Segment Start: DATA TO EXAMINE

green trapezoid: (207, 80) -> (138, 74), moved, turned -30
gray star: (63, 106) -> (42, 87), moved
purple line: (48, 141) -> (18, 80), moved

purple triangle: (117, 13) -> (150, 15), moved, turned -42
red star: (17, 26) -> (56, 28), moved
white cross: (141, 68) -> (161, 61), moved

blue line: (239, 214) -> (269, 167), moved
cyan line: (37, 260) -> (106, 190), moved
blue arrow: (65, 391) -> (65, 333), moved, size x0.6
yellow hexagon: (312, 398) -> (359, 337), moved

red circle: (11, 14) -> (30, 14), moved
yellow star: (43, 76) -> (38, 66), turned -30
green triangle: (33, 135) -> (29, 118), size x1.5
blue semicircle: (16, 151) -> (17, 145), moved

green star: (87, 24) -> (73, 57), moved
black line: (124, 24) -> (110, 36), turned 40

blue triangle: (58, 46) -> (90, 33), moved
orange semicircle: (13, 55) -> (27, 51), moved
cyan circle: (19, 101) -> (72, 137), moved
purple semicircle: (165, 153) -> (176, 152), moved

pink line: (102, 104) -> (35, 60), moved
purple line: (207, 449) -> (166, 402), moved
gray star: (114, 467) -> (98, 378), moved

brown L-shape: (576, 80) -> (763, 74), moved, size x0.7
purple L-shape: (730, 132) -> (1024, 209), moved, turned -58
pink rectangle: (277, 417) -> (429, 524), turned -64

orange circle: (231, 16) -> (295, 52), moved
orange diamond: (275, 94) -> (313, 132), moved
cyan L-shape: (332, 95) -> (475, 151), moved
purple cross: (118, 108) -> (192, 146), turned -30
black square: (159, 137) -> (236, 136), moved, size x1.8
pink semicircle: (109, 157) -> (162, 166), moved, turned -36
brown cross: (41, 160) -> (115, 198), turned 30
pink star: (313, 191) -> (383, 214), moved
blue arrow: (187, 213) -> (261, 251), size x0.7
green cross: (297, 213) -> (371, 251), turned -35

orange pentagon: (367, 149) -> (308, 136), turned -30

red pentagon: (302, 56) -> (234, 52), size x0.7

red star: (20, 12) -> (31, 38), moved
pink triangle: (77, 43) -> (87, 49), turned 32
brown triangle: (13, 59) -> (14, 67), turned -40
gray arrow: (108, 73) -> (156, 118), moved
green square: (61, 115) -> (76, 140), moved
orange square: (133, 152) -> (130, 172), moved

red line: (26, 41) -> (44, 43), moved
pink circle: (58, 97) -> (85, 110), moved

Segment End: DATA TO EXAMINE

- TASK DIRECTIONS -
Your reply should consist of a single number, the count of lines in the records above that contain the string "brown".

- FINISHED EXERCISE -
3